EXERCISE: Please work out how many lines in the data below contain "none", and reply with that number alone.
(GIVEN DATA begins)
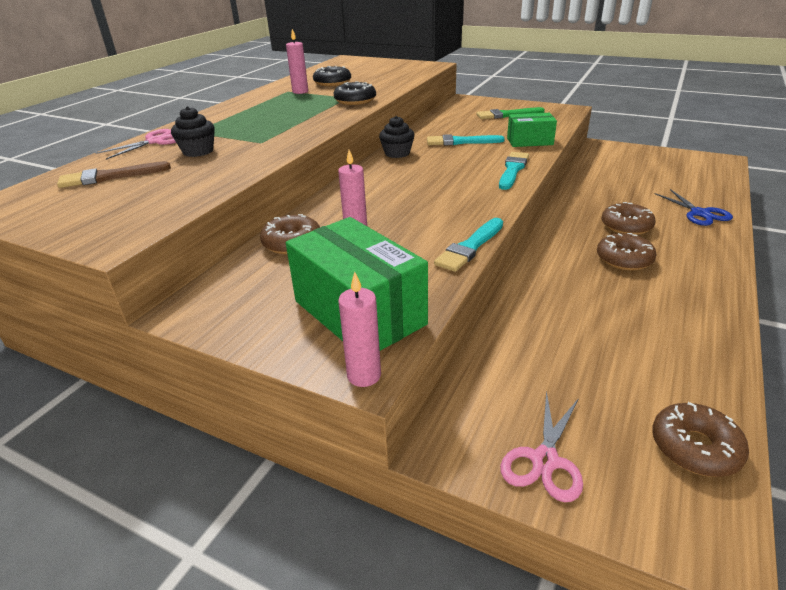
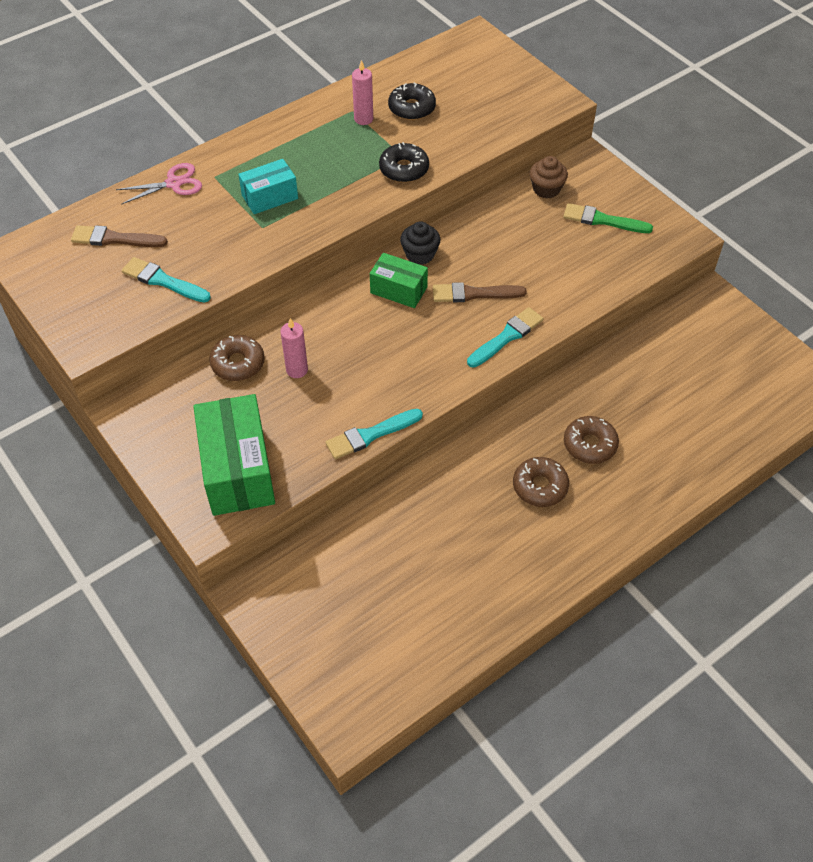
camera: 25 degrees right, 20 degrees up
(198, 151) = (201, 221): black cupcake -> none
(254, 130) = (270, 197): none -> turquoise box
(364, 375) = (204, 529): pink candle -> none
(453, 113) = (546, 189): none -> brown cupcake
(460, 142) = (501, 259): turquoise brush -> turquoise brush (163, 281)
(461, 159) = (474, 294): none -> brown brush
(529, 141) = (573, 290): green box -> green box (398, 290)
(544, 460) = (300, 633): pink scissors -> none
(695, 447) = (402, 672): brown donut -> none
(700, 213) = (684, 460): blue scissors -> none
(GIVEN DATA ends)
YOUR RESPONSE: 8